--- Problem requirements ---
Type out all the data below, word for word.

--- Difference listings ---

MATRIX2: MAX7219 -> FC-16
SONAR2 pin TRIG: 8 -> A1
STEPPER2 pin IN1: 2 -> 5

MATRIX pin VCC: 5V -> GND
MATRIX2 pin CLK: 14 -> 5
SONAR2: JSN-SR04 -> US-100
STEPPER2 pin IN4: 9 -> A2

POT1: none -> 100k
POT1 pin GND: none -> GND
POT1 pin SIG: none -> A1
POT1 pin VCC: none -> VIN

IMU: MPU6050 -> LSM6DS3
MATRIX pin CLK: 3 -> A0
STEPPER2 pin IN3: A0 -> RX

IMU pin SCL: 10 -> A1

--- Final answer ---
MATRIX2: MAX7219 -> FC-16
SONAR2 pin TRIG: 8 -> A1
STEPPER2 pin IN1: 2 -> 5

MATRIX pin VCC: 5V -> GND
MATRIX2 pin CLK: 14 -> 5
SONAR2: JSN-SR04 -> US-100
STEPPER2 pin IN4: 9 -> A2

POT1: none -> 100k
POT1 pin GND: none -> GND
POT1 pin SIG: none -> A1
POT1 pin VCC: none -> VIN

IMU: MPU6050 -> LSM6DS3
MATRIX pin CLK: 3 -> A0
STEPPER2 pin IN3: A0 -> RX

IMU pin SCL: 10 -> A1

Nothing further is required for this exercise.